* [JOB]:
Among the records that follow, how many lines contain the word "blue"? Give the number and no other words.

Top of DATA TO USE

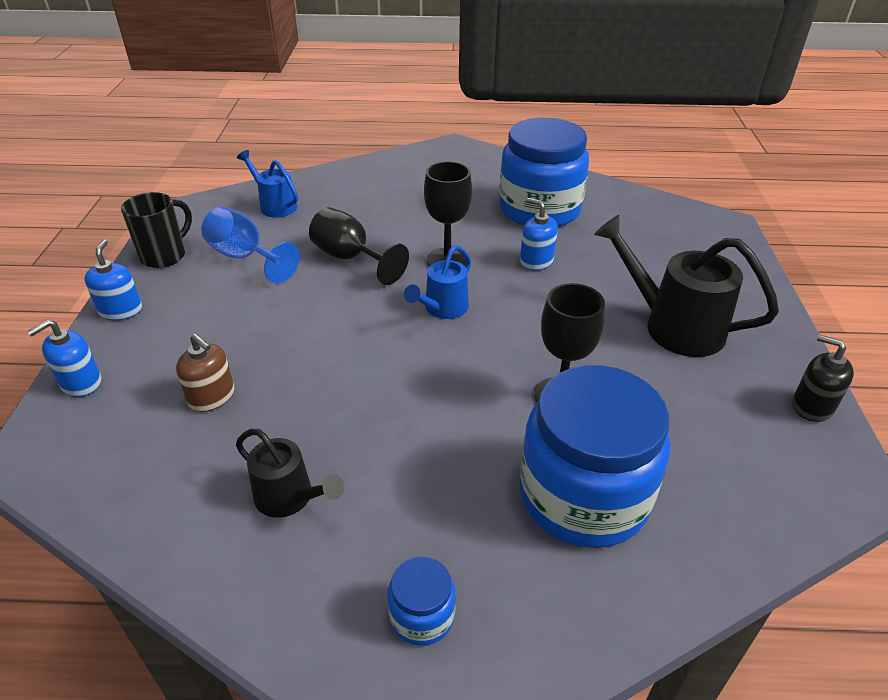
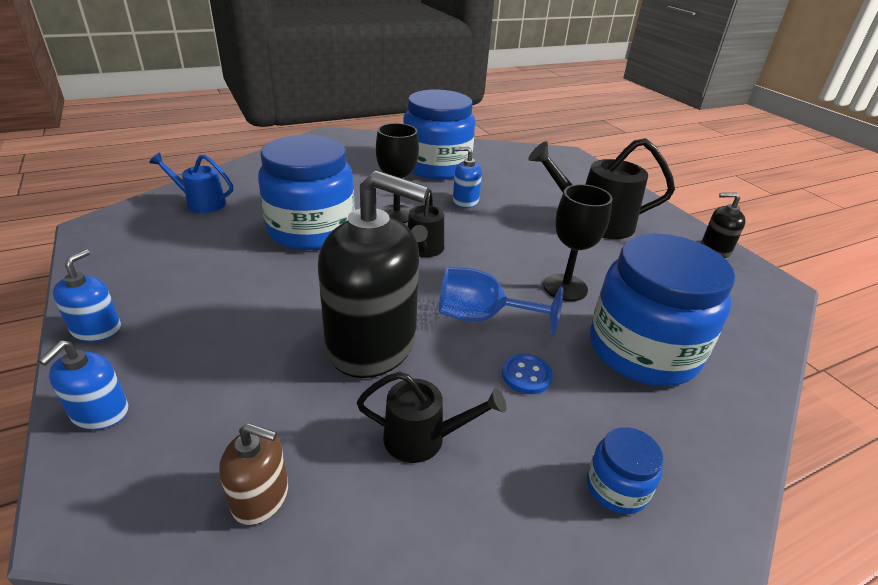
camera: 30 degrees left, 5 degrees down
blue soap dispenser [84,240,142,320] -> blue soap dispenser turned 45 degrees clockwise [53,249,121,342]
black mug [121,192,192,268] -> none
brown soap dispenser [176,334,234,412] -> brown soap dispenser moved to [219,423,288,525]
blue goblet [201,207,300,284] -> blue goblet moved to [439,267,563,336]
black goblet [309,207,409,285] -> blue jar [258,135,355,250]
blue watering can [404,245,471,319] -> black watering can [408,189,444,257]
none -> black soap dispenser [318,170,429,378]
none -> blue button [502,354,553,394]

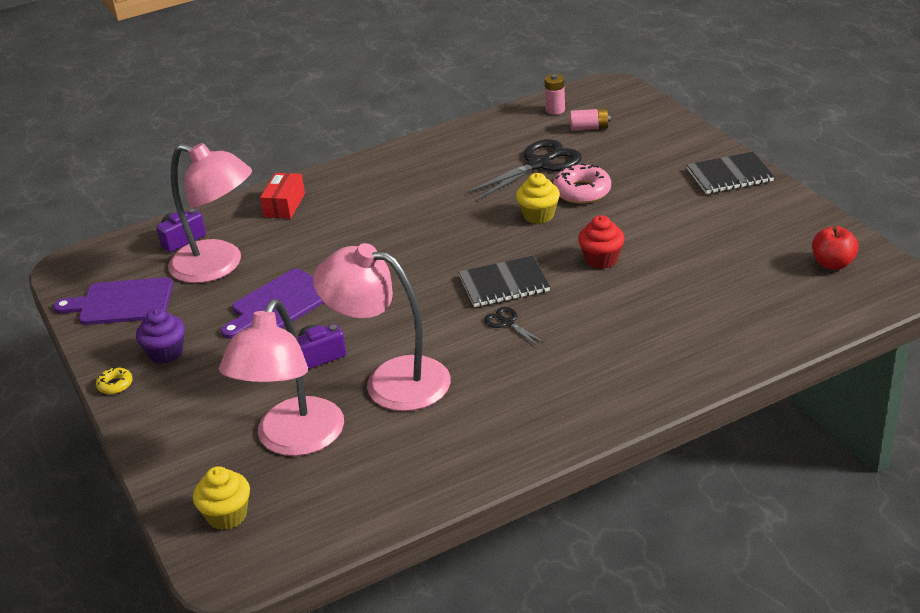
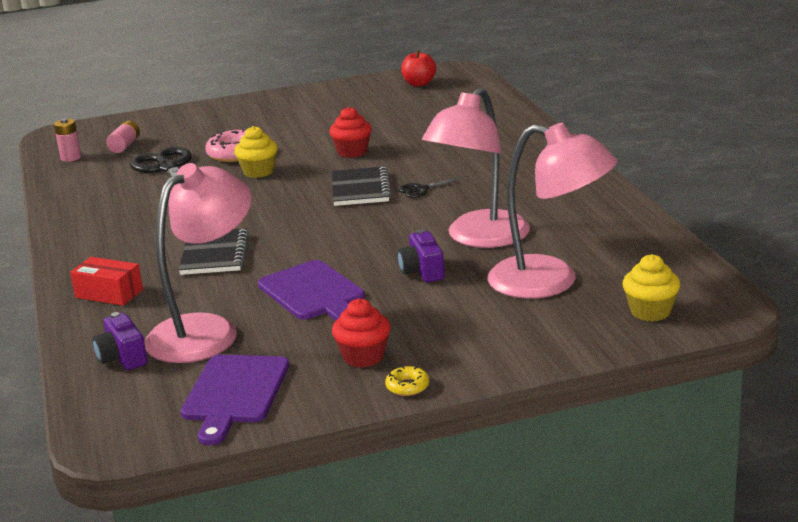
camera: 80 degrees left, 10 degrees down
purple cupcake [136,308,185,364] -> red cupcake [332,299,391,367]
black notebook [687,152,775,194] -> black notebook moved to [179,228,249,275]

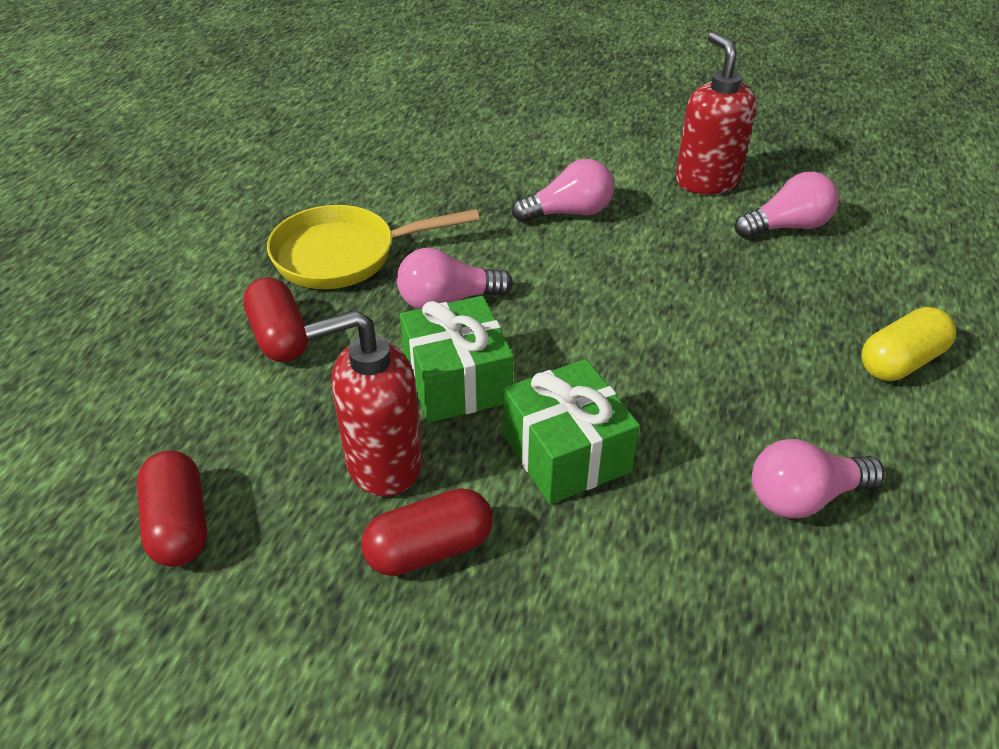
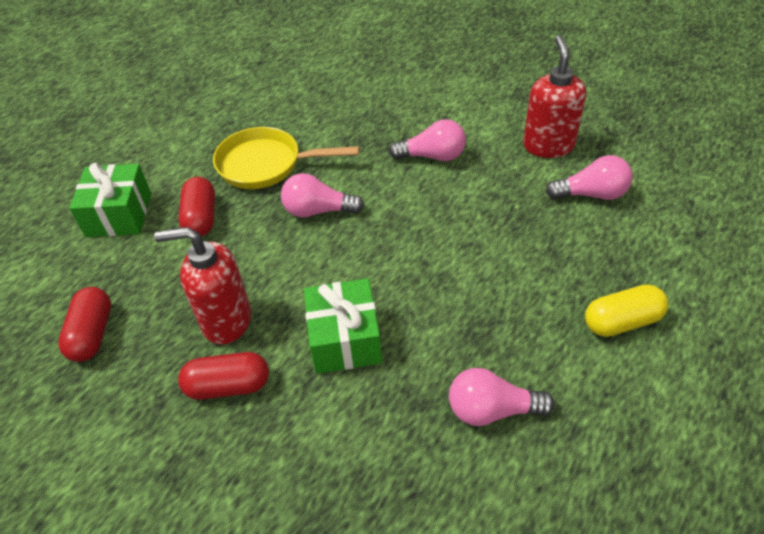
camera: 20 degrees right, 5 degrees up
green gift [400,296,514,423] -> green gift moved to [69,163,151,237]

Bottom of DATA TO USE

* [REPLY TO THE EXERCISE]:
5